"""

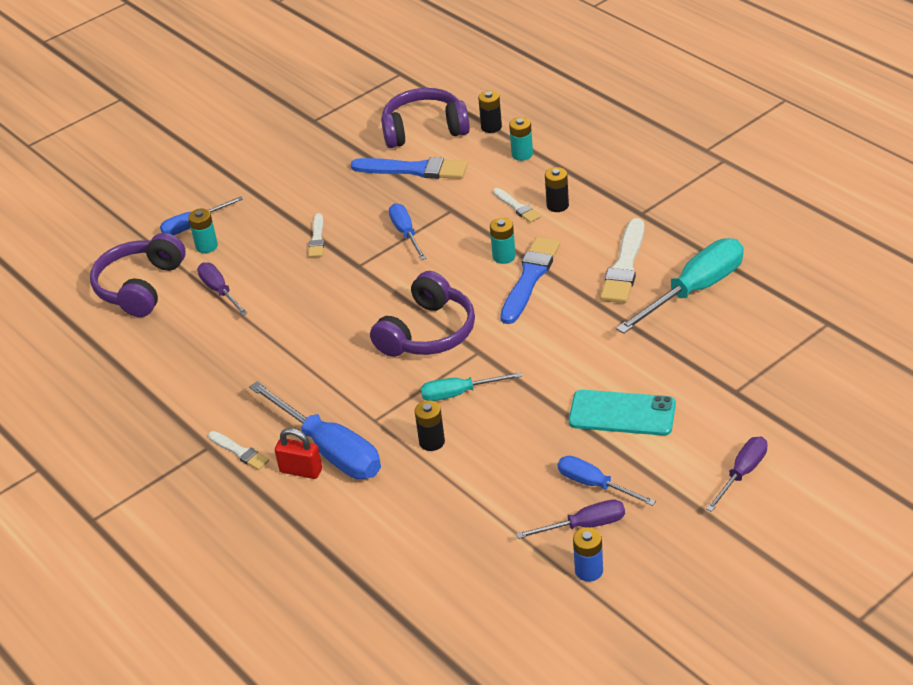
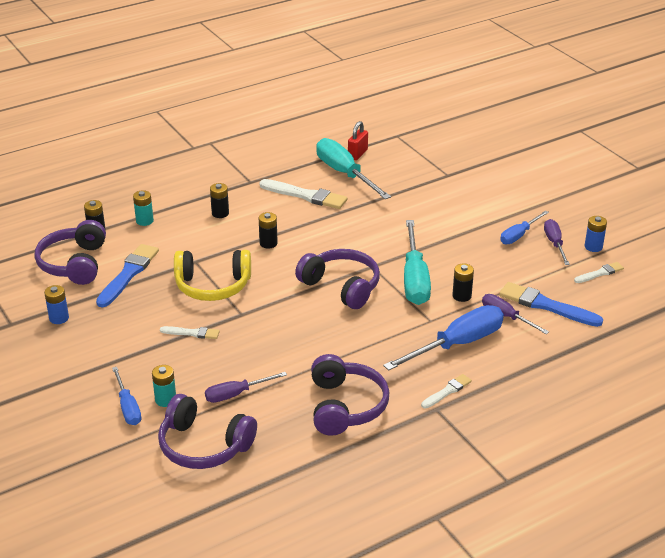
camera: 85 degrees left, 5 degrees down
(207, 374) = (345, 406): none -> purple headphones
(301, 471) = (476, 360): red padlock -> red padlock (357, 154)
(327, 146) = (59, 318): none -> blue battery
(406, 233) = (213, 286): blue screwdriver -> yellow headphones
(459, 393) = (414, 279): turquoise screwdriver -> turquoise screwdriver, size x1.77
(504, 256) = (268, 243): turquoise battery -> black battery
(516, 207) = (210, 231): white brush -> white brush (600, 273)
(530, 278) = (299, 235): blue brush -> blue brush (546, 305)
(622, 413) = (456, 216): turquoise phone -> none
(742, 473) = (520, 183): purple screwdriver -> purple screwdriver (506, 317)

"""

# AIM OF THE TASK
Find the lines in the entries above where "turquoise" occurs, and copy each of them.

# FINISHED EXERCISE
(459, 393) = (414, 279): turquoise screwdriver -> turquoise screwdriver, size x1.77
(504, 256) = (268, 243): turquoise battery -> black battery
(622, 413) = (456, 216): turquoise phone -> none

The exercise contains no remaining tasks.